### Assignment
In full and word for word, copy the listing; no pictures belong in the copy.
Material provided below:
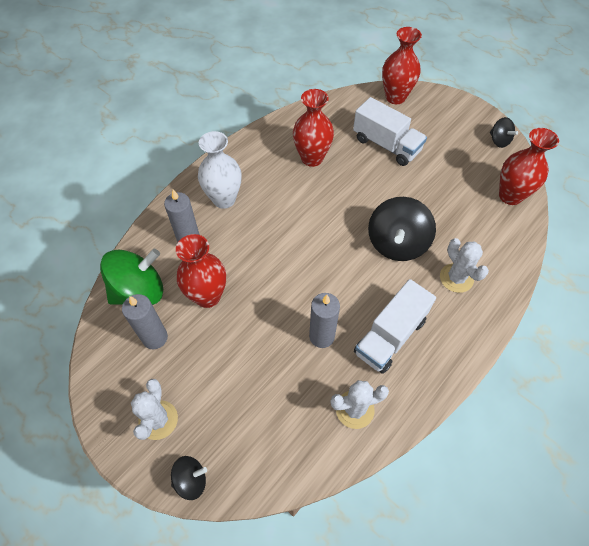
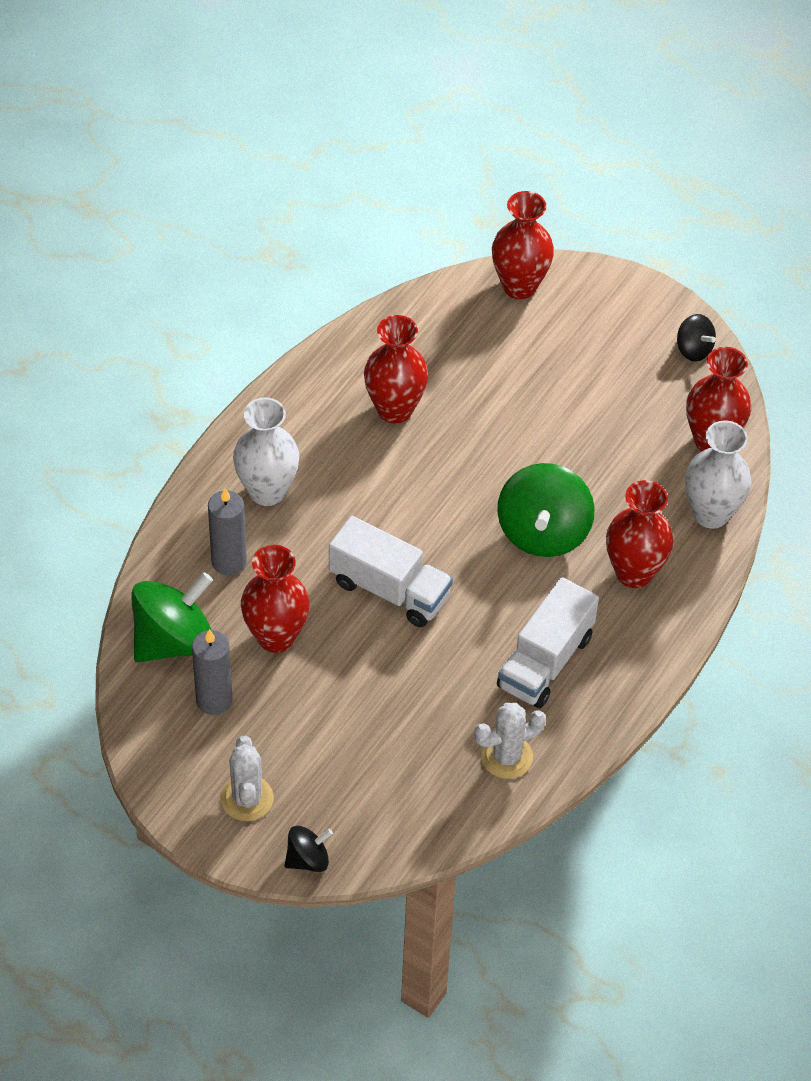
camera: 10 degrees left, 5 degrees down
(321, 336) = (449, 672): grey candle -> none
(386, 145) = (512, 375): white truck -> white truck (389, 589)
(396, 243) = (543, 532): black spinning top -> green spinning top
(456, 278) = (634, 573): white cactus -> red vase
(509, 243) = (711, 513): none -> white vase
End of Material provided.
### Response
camera: 10 degrees left, 5 degrees down
(321, 336) = (449, 672): grey candle -> none
(386, 145) = (512, 375): white truck -> white truck (389, 589)
(396, 243) = (543, 532): black spinning top -> green spinning top
(456, 278) = (634, 573): white cactus -> red vase
(509, 243) = (711, 513): none -> white vase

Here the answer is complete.